*** Begin section ***

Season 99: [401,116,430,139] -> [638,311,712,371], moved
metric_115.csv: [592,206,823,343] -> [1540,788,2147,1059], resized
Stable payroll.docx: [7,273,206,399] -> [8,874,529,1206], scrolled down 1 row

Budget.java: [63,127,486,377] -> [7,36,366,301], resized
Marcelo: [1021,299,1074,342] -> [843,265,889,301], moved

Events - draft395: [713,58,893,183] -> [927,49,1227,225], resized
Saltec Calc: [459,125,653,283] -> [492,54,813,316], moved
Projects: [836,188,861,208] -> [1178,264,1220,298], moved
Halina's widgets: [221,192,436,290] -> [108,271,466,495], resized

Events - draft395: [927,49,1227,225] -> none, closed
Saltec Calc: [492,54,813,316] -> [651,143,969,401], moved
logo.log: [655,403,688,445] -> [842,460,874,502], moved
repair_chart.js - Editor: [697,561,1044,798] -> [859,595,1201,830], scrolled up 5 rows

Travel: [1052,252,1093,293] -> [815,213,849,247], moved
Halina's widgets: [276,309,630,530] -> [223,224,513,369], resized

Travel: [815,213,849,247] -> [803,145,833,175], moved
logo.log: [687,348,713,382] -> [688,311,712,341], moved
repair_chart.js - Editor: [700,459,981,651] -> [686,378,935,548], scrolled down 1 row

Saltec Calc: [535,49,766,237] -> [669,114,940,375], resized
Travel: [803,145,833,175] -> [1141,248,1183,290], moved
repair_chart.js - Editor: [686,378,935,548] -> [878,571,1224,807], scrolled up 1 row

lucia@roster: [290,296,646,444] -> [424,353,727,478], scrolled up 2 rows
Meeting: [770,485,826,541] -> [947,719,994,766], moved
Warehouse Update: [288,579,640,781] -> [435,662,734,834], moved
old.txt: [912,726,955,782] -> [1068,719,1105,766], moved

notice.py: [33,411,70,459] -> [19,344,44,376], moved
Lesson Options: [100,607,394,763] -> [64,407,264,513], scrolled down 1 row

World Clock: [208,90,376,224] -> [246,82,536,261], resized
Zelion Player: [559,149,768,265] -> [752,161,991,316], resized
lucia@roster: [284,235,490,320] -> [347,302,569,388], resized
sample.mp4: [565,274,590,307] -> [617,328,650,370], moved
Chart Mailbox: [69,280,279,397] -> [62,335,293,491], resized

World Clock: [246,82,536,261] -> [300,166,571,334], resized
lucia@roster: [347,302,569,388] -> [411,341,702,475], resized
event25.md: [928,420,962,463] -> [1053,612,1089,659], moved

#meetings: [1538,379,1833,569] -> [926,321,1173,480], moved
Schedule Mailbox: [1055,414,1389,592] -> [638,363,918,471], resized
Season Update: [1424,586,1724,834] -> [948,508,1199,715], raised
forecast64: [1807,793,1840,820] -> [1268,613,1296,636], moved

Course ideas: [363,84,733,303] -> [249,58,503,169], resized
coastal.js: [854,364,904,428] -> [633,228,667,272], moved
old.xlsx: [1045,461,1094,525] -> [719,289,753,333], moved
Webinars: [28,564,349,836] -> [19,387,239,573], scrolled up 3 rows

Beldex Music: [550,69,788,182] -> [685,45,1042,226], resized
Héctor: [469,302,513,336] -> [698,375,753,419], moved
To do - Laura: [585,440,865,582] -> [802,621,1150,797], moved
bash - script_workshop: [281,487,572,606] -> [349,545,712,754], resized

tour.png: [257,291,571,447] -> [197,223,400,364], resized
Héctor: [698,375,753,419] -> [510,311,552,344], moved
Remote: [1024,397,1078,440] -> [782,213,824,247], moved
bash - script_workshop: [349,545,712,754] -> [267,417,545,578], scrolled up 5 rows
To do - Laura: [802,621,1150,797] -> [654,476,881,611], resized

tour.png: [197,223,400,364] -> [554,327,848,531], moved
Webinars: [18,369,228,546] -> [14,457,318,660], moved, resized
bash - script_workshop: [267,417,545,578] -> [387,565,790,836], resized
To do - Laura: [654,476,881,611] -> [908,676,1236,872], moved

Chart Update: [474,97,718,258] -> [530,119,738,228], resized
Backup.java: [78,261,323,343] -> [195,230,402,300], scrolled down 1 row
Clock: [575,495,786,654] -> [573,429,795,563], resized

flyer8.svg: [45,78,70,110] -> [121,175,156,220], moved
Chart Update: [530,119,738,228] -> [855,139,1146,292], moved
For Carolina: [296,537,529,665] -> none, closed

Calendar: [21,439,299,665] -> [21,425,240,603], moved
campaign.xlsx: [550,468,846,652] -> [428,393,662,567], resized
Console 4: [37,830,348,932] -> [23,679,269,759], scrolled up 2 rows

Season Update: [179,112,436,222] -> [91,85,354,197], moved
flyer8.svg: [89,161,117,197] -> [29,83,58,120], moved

*** End section ***

YOUR TASK: Word for word, restate the data above from its first line down to and including the line with "Travel: [1052,252,1093,293] ->".

EXERCISE SOLUTION:
Season 99: [401,116,430,139] -> [638,311,712,371], moved
metric_115.csv: [592,206,823,343] -> [1540,788,2147,1059], resized
Stable payroll.docx: [7,273,206,399] -> [8,874,529,1206], scrolled down 1 row

Budget.java: [63,127,486,377] -> [7,36,366,301], resized
Marcelo: [1021,299,1074,342] -> [843,265,889,301], moved

Events - draft395: [713,58,893,183] -> [927,49,1227,225], resized
Saltec Calc: [459,125,653,283] -> [492,54,813,316], moved
Projects: [836,188,861,208] -> [1178,264,1220,298], moved
Halina's widgets: [221,192,436,290] -> [108,271,466,495], resized

Events - draft395: [927,49,1227,225] -> none, closed
Saltec Calc: [492,54,813,316] -> [651,143,969,401], moved
logo.log: [655,403,688,445] -> [842,460,874,502], moved
repair_chart.js - Editor: [697,561,1044,798] -> [859,595,1201,830], scrolled up 5 rows

Travel: [1052,252,1093,293] -> [815,213,849,247], moved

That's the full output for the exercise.